*GIVEN MATERIAL*
━━━━

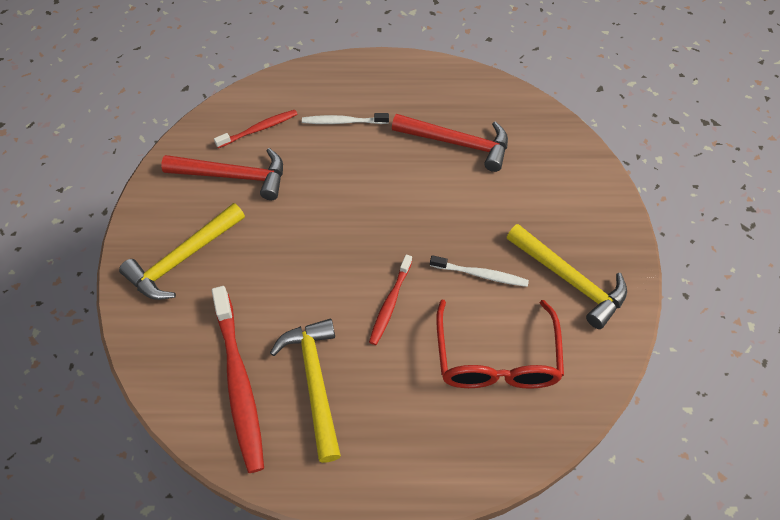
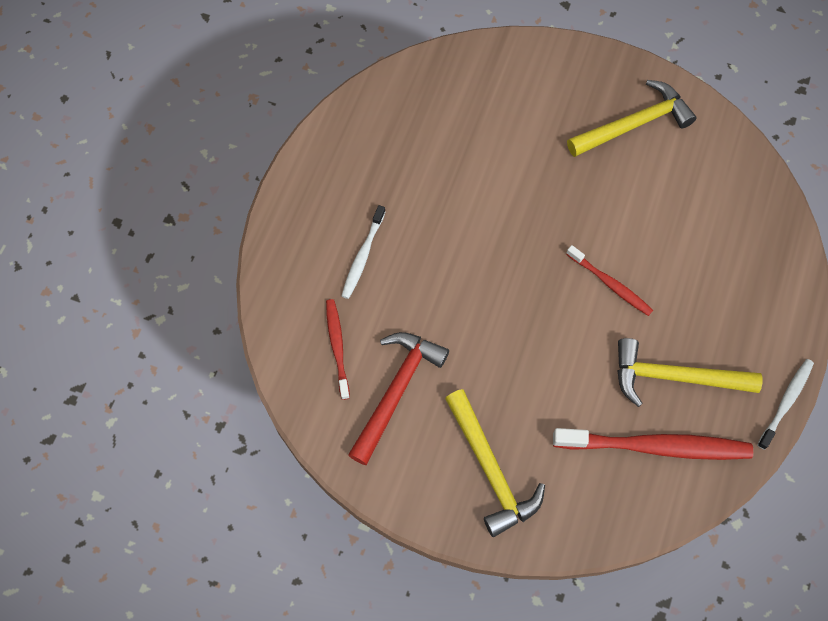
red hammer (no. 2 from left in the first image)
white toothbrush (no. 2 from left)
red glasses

━━━━

*GOAL OF THE EXERCISE*
Reproduce the listing above exactly, but skip the pictures.

*TASK ANSWER*
red hammer (no. 2 from left in the first image)
white toothbrush (no. 2 from left)
red glasses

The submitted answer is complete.